Source records |
○ ○ ○ ○ ○ ○ ○

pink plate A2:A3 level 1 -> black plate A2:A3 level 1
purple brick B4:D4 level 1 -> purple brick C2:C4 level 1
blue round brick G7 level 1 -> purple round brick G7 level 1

○ ○ ○ ○ ○ ○ ○

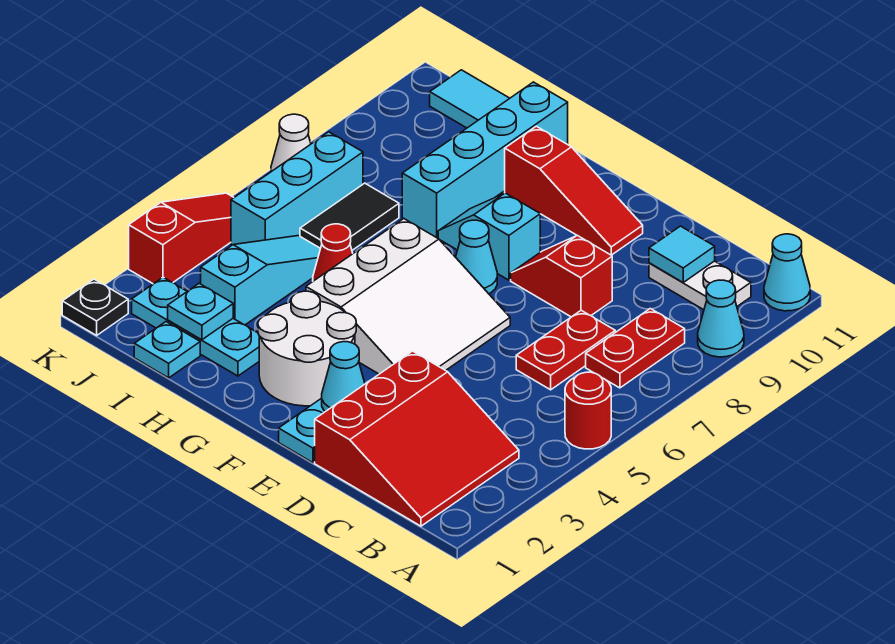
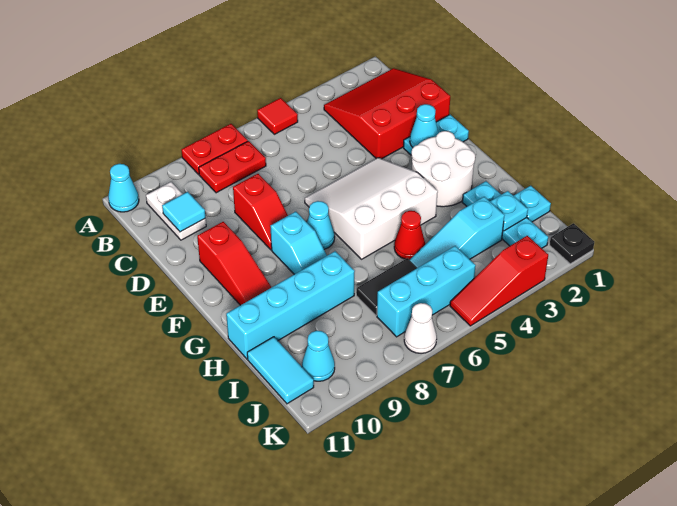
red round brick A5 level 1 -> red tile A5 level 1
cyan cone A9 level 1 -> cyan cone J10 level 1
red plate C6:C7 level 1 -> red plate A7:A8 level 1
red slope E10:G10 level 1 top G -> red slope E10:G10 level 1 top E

○ ○ ○ ○ ○ ○ ○

How to complete this task |
Please copy each line of the entries in which the word "brick" shows up.

Response box |
purple brick B4:D4 level 1 -> purple brick C2:C4 level 1
blue round brick G7 level 1 -> purple round brick G7 level 1
red round brick A5 level 1 -> red tile A5 level 1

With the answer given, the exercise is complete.